### INSTRUCTIONS FOR THE TASK
All records need to be reproduced exactly. Keep every word as it is.

### TASK INPUT
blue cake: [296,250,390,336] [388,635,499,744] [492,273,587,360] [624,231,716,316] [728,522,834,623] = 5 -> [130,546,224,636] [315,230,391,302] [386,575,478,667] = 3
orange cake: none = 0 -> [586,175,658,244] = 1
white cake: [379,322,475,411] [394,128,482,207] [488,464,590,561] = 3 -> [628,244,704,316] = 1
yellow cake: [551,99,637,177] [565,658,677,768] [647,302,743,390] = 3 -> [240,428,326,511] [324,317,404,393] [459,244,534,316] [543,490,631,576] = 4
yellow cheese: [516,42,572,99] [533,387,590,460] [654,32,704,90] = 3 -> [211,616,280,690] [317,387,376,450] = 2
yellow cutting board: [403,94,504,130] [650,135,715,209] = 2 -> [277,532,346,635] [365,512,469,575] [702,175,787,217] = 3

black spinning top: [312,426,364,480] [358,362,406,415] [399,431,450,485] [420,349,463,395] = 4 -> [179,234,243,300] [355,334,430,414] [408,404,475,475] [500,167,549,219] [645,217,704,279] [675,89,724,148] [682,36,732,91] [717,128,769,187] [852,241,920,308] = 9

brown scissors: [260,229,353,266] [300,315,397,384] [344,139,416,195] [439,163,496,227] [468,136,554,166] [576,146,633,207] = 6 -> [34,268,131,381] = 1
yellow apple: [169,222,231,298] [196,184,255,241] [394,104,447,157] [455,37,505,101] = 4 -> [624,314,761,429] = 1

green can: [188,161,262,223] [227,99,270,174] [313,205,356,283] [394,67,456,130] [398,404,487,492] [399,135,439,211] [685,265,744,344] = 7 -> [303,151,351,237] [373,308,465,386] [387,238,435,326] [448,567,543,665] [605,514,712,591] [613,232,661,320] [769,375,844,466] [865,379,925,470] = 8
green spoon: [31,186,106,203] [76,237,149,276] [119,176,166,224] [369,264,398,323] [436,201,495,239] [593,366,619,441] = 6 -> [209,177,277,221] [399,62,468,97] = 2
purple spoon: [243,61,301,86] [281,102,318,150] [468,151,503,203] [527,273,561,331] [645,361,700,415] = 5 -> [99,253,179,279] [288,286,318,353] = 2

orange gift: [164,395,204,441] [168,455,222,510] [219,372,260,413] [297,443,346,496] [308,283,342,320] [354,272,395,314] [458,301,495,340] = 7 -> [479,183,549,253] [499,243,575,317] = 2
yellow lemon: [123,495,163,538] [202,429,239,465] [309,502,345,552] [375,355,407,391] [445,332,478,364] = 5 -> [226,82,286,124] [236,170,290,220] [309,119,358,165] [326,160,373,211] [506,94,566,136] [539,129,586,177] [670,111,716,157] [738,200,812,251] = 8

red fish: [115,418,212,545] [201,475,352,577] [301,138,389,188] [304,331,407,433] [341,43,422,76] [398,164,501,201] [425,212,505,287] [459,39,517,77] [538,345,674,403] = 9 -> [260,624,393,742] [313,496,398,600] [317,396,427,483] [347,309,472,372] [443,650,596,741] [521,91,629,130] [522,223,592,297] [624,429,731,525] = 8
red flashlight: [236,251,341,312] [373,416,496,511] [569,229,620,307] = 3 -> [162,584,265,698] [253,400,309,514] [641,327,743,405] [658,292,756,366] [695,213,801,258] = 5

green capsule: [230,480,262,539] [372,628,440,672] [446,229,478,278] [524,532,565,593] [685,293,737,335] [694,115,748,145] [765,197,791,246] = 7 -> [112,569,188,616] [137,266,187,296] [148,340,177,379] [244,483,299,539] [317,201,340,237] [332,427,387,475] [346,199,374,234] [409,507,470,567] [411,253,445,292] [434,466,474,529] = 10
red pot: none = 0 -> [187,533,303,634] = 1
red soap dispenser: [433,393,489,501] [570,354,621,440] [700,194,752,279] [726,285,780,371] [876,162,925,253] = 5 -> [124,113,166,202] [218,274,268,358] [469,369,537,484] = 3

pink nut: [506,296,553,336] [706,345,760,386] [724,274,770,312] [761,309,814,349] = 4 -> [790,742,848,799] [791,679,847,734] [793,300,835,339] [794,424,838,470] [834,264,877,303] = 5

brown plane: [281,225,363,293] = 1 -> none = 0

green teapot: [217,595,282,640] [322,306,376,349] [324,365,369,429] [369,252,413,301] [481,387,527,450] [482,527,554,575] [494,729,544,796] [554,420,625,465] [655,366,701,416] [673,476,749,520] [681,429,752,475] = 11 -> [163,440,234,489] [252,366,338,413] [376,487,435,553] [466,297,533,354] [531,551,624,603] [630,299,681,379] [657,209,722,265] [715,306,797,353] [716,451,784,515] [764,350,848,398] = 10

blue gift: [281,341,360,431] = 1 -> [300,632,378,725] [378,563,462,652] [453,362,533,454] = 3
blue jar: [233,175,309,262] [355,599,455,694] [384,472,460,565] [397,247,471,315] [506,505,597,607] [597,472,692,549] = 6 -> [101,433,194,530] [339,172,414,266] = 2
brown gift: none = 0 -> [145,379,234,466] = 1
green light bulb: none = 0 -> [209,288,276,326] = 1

### SOLUTION BELOW
blue cake: [296,250,390,336] [388,635,499,744] [492,273,587,360] [624,231,716,316] [728,522,834,623] = 5 -> [130,546,224,636] [315,230,391,302] [386,575,478,667] = 3
orange cake: none = 0 -> [586,175,658,244] = 1
white cake: [379,322,475,411] [394,128,482,207] [488,464,590,561] = 3 -> [628,244,704,316] = 1
yellow cake: [551,99,637,177] [565,658,677,768] [647,302,743,390] = 3 -> [240,428,326,511] [324,317,404,393] [459,244,534,316] [543,490,631,576] = 4
yellow cheese: [516,42,572,99] [533,387,590,460] [654,32,704,90] = 3 -> [211,616,280,690] [317,387,376,450] = 2
yellow cutting board: [403,94,504,130] [650,135,715,209] = 2 -> [277,532,346,635] [365,512,469,575] [702,175,787,217] = 3

black spinning top: [312,426,364,480] [358,362,406,415] [399,431,450,485] [420,349,463,395] = 4 -> [179,234,243,300] [355,334,430,414] [408,404,475,475] [500,167,549,219] [645,217,704,279] [675,89,724,148] [682,36,732,91] [717,128,769,187] [852,241,920,308] = 9

brown scissors: [260,229,353,266] [300,315,397,384] [344,139,416,195] [439,163,496,227] [468,136,554,166] [576,146,633,207] = 6 -> [34,268,131,381] = 1
yellow apple: [169,222,231,298] [196,184,255,241] [394,104,447,157] [455,37,505,101] = 4 -> [624,314,761,429] = 1

green can: [188,161,262,223] [227,99,270,174] [313,205,356,283] [394,67,456,130] [398,404,487,492] [399,135,439,211] [685,265,744,344] = 7 -> [303,151,351,237] [373,308,465,386] [387,238,435,326] [448,567,543,665] [605,514,712,591] [613,232,661,320] [769,375,844,466] [865,379,925,470] = 8
green spoon: [31,186,106,203] [76,237,149,276] [119,176,166,224] [369,264,398,323] [436,201,495,239] [593,366,619,441] = 6 -> [209,177,277,221] [399,62,468,97] = 2
purple spoon: [243,61,301,86] [281,102,318,150] [468,151,503,203] [527,273,561,331] [645,361,700,415] = 5 -> [99,253,179,279] [288,286,318,353] = 2

orange gift: [164,395,204,441] [168,455,222,510] [219,372,260,413] [297,443,346,496] [308,283,342,320] [354,272,395,314] [458,301,495,340] = 7 -> [479,183,549,253] [499,243,575,317] = 2
yellow lemon: [123,495,163,538] [202,429,239,465] [309,502,345,552] [375,355,407,391] [445,332,478,364] = 5 -> [226,82,286,124] [236,170,290,220] [309,119,358,165] [326,160,373,211] [506,94,566,136] [539,129,586,177] [670,111,716,157] [738,200,812,251] = 8

red fish: [115,418,212,545] [201,475,352,577] [301,138,389,188] [304,331,407,433] [341,43,422,76] [398,164,501,201] [425,212,505,287] [459,39,517,77] [538,345,674,403] = 9 -> [260,624,393,742] [313,496,398,600] [317,396,427,483] [347,309,472,372] [443,650,596,741] [521,91,629,130] [522,223,592,297] [624,429,731,525] = 8
red flashlight: [236,251,341,312] [373,416,496,511] [569,229,620,307] = 3 -> [162,584,265,698] [253,400,309,514] [641,327,743,405] [658,292,756,366] [695,213,801,258] = 5

green capsule: [230,480,262,539] [372,628,440,672] [446,229,478,278] [524,532,565,593] [685,293,737,335] [694,115,748,145] [765,197,791,246] = 7 -> [112,569,188,616] [137,266,187,296] [148,340,177,379] [244,483,299,539] [317,201,340,237] [332,427,387,475] [346,199,374,234] [409,507,470,567] [411,253,445,292] [434,466,474,529] = 10
red pot: none = 0 -> [187,533,303,634] = 1
red soap dispenser: [433,393,489,501] [570,354,621,440] [700,194,752,279] [726,285,780,371] [876,162,925,253] = 5 -> [124,113,166,202] [218,274,268,358] [469,369,537,484] = 3

pink nut: [506,296,553,336] [706,345,760,386] [724,274,770,312] [761,309,814,349] = 4 -> [790,742,848,799] [791,679,847,734] [793,300,835,339] [794,424,838,470] [834,264,877,303] = 5

brown plane: [281,225,363,293] = 1 -> none = 0

green teapot: [217,595,282,640] [322,306,376,349] [324,365,369,429] [369,252,413,301] [481,387,527,450] [482,527,554,575] [494,729,544,796] [554,420,625,465] [655,366,701,416] [673,476,749,520] [681,429,752,475] = 11 -> [163,440,234,489] [252,366,338,413] [376,487,435,553] [466,297,533,354] [531,551,624,603] [630,299,681,379] [657,209,722,265] [715,306,797,353] [716,451,784,515] [764,350,848,398] = 10

blue gift: [281,341,360,431] = 1 -> [300,632,378,725] [378,563,462,652] [453,362,533,454] = 3
blue jar: [233,175,309,262] [355,599,455,694] [384,472,460,565] [397,247,471,315] [506,505,597,607] [597,472,692,549] = 6 -> [101,433,194,530] [339,172,414,266] = 2
brown gift: none = 0 -> [145,379,234,466] = 1
green light bulb: none = 0 -> [209,288,276,326] = 1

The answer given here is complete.